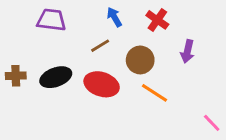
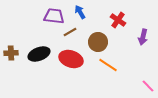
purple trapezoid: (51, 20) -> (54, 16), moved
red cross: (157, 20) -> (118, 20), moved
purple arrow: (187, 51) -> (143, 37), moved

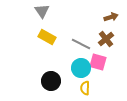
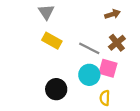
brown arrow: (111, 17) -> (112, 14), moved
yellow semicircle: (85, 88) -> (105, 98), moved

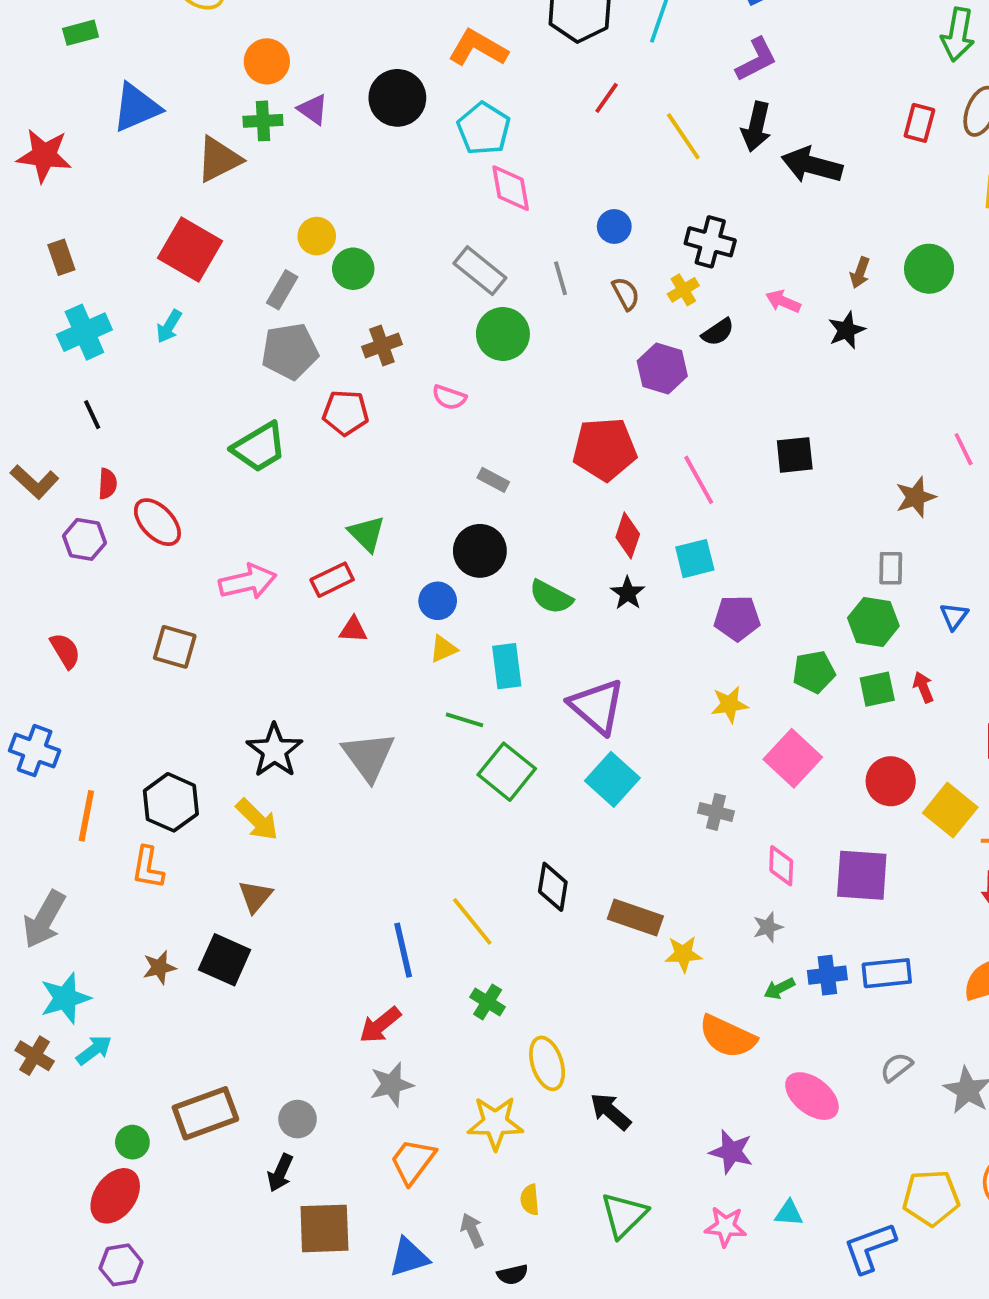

__________________________________________________

- WHAT IS BEING ASKED -
Among the records, count every line where "purple" appears. Reply with the total alone.

- FINISHED TASK -
2